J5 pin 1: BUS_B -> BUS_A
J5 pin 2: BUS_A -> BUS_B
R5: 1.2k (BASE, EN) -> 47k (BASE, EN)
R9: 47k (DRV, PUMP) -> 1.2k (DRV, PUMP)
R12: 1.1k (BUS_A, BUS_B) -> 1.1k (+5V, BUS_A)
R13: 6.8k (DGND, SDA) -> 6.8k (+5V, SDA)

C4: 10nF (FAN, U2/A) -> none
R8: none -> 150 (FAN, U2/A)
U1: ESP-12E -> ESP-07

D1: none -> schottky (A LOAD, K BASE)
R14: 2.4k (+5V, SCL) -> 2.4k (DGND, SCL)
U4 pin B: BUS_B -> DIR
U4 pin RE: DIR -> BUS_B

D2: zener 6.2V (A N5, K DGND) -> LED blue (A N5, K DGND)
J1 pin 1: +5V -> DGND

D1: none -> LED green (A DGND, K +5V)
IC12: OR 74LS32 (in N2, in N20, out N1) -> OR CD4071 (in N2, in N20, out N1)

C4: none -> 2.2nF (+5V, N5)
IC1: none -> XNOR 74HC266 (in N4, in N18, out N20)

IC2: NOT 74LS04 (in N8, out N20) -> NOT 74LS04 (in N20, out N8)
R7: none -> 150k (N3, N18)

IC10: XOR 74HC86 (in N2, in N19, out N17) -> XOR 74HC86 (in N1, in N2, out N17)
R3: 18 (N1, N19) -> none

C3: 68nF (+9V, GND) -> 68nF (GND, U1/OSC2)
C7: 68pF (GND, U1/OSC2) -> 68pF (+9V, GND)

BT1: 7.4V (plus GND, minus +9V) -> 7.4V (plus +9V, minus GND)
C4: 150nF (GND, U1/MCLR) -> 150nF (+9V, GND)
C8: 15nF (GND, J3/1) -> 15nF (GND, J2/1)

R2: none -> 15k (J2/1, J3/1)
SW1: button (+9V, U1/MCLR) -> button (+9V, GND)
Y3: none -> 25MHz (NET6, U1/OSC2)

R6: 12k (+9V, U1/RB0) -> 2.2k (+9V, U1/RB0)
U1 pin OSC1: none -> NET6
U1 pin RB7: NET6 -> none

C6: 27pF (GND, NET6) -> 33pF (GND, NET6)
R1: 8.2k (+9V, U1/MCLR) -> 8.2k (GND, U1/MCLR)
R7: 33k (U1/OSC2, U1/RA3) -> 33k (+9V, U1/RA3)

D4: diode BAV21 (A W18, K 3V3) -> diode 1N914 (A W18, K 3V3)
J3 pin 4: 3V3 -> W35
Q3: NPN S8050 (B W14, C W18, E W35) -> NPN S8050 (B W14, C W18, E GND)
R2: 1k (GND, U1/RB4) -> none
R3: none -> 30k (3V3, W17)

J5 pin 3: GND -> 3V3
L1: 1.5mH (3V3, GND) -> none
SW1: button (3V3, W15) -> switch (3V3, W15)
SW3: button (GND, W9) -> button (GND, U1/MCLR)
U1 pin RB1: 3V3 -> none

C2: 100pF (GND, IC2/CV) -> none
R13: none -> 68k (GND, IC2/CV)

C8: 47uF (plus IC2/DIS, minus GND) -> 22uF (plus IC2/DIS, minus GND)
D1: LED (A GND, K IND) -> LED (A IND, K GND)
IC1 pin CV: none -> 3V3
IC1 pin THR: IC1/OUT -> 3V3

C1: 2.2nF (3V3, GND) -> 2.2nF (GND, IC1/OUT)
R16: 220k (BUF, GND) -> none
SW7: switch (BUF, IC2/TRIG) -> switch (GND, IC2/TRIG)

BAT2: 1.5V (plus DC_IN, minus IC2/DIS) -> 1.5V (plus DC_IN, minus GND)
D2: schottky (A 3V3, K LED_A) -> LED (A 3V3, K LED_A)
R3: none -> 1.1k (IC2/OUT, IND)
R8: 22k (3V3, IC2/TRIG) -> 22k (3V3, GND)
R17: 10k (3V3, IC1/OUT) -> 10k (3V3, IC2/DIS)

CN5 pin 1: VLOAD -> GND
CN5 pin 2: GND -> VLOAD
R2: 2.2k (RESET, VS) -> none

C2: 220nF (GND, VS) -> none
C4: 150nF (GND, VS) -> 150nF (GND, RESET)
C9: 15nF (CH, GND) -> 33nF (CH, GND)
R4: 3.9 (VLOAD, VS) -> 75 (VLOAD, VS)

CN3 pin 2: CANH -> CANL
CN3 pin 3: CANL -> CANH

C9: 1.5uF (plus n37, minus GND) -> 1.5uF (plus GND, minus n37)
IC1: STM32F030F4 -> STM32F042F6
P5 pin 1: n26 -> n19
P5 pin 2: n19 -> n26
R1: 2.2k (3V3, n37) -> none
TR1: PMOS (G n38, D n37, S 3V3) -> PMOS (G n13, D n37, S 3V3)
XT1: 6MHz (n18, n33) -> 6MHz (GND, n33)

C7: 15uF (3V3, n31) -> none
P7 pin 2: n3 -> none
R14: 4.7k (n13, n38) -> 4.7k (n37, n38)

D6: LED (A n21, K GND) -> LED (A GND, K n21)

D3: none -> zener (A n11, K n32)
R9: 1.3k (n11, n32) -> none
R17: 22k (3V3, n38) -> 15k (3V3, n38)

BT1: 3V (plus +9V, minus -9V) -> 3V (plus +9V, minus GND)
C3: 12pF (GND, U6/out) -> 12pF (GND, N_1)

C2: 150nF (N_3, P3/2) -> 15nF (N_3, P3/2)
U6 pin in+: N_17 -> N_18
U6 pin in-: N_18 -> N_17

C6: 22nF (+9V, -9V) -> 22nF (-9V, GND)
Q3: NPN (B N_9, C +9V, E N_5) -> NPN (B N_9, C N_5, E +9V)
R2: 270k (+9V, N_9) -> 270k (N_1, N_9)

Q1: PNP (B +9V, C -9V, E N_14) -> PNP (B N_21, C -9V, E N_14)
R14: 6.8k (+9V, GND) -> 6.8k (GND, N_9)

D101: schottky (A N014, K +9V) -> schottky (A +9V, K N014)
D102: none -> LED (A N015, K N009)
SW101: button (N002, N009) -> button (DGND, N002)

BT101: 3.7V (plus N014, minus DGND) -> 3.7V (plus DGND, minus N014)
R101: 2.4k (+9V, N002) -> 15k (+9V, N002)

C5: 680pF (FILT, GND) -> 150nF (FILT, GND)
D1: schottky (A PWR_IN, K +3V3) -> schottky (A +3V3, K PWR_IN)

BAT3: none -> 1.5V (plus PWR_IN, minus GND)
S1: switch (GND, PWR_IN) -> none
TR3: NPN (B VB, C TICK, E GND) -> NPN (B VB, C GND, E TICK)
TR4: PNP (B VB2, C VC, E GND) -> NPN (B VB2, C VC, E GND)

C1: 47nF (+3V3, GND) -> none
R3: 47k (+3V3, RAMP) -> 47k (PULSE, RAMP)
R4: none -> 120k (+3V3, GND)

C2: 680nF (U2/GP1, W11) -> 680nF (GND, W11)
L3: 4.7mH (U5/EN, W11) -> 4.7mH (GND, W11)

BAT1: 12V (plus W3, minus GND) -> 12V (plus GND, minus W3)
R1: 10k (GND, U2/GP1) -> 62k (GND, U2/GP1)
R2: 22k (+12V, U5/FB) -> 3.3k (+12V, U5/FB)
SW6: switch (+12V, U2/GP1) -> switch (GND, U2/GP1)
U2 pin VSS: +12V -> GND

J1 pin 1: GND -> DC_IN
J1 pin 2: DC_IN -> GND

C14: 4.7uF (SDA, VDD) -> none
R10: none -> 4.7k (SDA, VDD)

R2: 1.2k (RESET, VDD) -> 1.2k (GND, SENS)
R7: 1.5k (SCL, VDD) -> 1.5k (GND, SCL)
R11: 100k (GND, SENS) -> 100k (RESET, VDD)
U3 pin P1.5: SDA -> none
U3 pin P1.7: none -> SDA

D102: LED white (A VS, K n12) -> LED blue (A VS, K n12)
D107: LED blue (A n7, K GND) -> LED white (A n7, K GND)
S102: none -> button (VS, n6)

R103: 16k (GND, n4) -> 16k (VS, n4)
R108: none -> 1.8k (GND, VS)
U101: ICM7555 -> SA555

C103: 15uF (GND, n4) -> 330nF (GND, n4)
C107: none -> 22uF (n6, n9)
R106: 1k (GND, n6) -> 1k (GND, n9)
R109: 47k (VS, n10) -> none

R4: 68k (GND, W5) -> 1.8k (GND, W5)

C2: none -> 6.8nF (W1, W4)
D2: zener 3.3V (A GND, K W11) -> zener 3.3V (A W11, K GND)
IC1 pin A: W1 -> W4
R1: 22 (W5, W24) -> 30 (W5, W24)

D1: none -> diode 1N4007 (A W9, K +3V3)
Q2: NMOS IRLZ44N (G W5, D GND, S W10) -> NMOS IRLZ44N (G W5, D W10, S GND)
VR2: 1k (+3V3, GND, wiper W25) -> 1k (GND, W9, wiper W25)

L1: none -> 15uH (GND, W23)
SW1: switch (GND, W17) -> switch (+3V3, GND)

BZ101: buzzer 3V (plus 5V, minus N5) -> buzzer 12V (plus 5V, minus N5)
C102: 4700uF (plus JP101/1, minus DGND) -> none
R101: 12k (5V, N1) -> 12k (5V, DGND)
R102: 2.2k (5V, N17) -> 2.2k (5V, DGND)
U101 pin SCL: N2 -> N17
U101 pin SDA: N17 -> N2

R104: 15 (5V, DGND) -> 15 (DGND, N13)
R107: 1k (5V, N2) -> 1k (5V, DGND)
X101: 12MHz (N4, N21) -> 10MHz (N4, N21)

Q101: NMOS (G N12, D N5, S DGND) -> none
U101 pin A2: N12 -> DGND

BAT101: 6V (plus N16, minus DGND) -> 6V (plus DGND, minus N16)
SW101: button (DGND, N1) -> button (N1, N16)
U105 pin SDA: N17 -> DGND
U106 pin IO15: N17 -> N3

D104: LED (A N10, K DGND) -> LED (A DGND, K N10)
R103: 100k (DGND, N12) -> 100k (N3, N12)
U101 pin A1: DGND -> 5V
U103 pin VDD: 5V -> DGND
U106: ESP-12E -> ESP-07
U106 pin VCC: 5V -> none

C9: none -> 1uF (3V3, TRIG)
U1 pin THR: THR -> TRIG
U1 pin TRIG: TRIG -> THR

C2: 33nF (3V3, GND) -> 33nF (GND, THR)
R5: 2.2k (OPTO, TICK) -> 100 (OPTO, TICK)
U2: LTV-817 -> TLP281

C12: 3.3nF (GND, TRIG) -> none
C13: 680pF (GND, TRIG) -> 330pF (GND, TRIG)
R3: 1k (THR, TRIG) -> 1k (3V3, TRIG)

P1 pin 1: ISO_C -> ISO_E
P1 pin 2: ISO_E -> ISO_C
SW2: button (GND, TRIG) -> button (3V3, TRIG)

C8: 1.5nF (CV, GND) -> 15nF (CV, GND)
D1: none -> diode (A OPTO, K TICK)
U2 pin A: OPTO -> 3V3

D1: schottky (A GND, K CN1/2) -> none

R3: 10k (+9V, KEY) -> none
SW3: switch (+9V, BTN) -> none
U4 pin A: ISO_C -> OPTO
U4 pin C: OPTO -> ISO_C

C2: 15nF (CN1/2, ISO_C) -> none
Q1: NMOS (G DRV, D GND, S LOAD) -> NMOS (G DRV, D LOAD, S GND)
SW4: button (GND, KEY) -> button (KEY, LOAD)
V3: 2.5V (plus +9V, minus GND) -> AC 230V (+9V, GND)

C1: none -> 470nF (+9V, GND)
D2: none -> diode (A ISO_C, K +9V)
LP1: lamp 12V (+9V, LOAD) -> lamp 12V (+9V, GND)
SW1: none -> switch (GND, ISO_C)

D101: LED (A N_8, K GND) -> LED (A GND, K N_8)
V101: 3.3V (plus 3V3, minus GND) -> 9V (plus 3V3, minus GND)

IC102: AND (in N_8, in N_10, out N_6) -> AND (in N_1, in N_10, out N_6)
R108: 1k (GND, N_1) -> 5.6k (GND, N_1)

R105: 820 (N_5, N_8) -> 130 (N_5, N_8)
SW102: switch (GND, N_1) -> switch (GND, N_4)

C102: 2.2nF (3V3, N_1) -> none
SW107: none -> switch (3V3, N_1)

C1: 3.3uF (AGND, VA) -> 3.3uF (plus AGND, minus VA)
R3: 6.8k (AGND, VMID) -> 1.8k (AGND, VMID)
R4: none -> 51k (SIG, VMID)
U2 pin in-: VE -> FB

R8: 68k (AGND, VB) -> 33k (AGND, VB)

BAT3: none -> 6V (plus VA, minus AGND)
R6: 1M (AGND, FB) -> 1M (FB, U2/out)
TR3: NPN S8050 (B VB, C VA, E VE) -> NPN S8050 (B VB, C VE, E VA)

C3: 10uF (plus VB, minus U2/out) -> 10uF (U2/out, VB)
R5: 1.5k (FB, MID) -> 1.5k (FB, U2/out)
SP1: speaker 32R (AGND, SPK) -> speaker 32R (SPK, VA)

################

— Directions for this task —
In the data above, find the line that contains "BT1: 7.4V (plus" and the line that contains "Y3: none -> 25MHz (NET6, U1/OSC2)". Repeat exactly those lines and every line between them, and only those.

— Exercise answer —
BT1: 7.4V (plus GND, minus +9V) -> 7.4V (plus +9V, minus GND)
C4: 150nF (GND, U1/MCLR) -> 150nF (+9V, GND)
C8: 15nF (GND, J3/1) -> 15nF (GND, J2/1)

R2: none -> 15k (J2/1, J3/1)
SW1: button (+9V, U1/MCLR) -> button (+9V, GND)
Y3: none -> 25MHz (NET6, U1/OSC2)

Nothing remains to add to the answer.